**ASSIGNED TASK**
The lines below starting at the line containing "yellow_nosinilel (2nd from left)" and ending at the line containing "white_sazelapan (3rd from left)" are to be repeated exactly, with both ends kept and nothing else added.

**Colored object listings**
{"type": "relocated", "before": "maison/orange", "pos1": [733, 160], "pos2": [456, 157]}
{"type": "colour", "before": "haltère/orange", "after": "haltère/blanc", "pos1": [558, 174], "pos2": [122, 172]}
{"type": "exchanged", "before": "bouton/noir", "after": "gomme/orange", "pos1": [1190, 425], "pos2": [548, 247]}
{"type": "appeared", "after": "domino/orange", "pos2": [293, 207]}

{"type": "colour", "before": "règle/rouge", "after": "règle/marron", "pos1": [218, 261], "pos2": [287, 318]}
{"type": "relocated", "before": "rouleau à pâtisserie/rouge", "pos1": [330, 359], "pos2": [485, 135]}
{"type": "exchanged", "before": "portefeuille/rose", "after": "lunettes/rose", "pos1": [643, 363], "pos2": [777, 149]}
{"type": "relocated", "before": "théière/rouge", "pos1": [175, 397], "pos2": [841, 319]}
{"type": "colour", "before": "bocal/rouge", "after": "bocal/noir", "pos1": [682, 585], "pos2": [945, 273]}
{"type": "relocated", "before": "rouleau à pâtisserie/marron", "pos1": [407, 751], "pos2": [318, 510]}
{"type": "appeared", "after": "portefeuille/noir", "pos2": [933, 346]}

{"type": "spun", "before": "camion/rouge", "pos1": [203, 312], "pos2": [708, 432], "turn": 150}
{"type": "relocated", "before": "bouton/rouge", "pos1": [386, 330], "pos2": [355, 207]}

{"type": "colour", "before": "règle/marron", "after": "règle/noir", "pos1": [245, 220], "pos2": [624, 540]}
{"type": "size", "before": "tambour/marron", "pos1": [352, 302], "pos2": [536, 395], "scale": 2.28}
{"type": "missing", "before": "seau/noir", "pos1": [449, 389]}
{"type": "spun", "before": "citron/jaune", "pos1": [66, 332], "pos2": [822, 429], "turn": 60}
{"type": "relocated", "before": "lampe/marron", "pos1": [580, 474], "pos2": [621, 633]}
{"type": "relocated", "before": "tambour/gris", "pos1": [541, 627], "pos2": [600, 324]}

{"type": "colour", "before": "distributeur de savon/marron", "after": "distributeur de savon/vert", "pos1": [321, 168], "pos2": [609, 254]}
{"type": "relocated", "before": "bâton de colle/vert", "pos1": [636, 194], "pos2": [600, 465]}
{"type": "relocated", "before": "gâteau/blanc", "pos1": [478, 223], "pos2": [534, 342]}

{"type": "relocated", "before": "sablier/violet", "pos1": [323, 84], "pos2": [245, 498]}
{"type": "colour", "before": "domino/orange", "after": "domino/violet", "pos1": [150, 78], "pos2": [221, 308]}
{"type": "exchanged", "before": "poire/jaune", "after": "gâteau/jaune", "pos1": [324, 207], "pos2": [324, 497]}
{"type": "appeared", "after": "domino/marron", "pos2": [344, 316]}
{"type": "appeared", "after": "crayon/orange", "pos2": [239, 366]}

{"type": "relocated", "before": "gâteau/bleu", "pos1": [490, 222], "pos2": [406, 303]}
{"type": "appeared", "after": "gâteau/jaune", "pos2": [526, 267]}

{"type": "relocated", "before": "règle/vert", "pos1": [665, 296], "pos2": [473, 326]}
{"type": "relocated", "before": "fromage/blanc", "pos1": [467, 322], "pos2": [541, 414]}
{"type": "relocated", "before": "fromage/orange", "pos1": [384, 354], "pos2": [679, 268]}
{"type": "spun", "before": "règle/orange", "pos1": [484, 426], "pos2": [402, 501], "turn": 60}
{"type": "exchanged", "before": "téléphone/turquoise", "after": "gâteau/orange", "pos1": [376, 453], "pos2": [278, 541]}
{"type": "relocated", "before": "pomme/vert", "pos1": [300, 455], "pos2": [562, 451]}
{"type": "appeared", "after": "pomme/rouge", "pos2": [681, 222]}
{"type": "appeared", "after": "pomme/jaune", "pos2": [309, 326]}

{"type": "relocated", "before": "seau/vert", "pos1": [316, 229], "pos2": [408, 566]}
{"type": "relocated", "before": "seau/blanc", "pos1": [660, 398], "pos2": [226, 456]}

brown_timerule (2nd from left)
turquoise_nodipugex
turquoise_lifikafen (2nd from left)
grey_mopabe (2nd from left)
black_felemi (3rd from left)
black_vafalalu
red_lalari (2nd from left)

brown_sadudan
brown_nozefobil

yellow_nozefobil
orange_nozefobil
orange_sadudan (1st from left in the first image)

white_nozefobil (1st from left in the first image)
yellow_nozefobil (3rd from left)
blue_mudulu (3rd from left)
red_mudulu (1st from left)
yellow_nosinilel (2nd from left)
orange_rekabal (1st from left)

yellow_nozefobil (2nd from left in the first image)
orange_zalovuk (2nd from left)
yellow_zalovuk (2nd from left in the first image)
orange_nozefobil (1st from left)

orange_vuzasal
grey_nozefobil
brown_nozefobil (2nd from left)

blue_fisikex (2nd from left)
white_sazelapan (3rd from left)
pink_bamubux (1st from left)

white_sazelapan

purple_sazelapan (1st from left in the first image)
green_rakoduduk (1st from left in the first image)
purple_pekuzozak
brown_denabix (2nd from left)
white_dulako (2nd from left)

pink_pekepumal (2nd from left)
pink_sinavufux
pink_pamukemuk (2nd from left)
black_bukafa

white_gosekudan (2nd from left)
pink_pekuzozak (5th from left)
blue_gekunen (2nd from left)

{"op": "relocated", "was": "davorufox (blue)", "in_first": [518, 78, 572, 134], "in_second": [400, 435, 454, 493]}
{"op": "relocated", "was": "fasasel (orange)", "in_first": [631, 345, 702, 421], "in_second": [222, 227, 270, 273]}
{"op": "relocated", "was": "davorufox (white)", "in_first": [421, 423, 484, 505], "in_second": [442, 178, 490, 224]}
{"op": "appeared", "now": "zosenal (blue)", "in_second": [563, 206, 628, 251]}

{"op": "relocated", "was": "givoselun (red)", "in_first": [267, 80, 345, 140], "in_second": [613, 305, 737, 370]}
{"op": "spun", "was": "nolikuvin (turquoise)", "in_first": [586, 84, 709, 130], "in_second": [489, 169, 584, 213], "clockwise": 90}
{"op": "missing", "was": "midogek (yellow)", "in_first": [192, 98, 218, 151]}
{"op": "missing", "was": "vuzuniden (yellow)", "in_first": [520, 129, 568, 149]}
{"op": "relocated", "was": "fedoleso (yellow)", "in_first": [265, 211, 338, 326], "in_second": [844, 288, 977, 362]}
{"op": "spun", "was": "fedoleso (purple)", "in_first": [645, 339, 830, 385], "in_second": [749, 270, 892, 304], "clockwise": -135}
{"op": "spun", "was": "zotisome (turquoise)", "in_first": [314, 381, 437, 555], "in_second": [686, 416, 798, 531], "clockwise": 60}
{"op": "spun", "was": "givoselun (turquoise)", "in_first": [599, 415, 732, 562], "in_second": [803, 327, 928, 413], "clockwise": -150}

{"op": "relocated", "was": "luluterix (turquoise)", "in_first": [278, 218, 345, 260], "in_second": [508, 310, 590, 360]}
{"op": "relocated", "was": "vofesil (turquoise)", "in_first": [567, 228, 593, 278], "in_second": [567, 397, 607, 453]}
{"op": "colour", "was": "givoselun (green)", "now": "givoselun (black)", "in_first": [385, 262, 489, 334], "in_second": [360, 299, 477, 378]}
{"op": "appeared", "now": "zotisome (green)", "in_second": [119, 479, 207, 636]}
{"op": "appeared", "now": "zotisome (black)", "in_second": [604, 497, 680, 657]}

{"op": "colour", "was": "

**SOLVED PROBLEM**
yellow_nosinilel (2nd from left)
orange_rekabal (1st from left)

yellow_nozefobil (2nd from left in the first image)
orange_zalovuk (2nd from left)
yellow_zalovuk (2nd from left in the first image)
orange_nozefobil (1st from left)

orange_vuzasal
grey_nozefobil
brown_nozefobil (2nd from left)

blue_fisikex (2nd from left)
white_sazelapan (3rd from left)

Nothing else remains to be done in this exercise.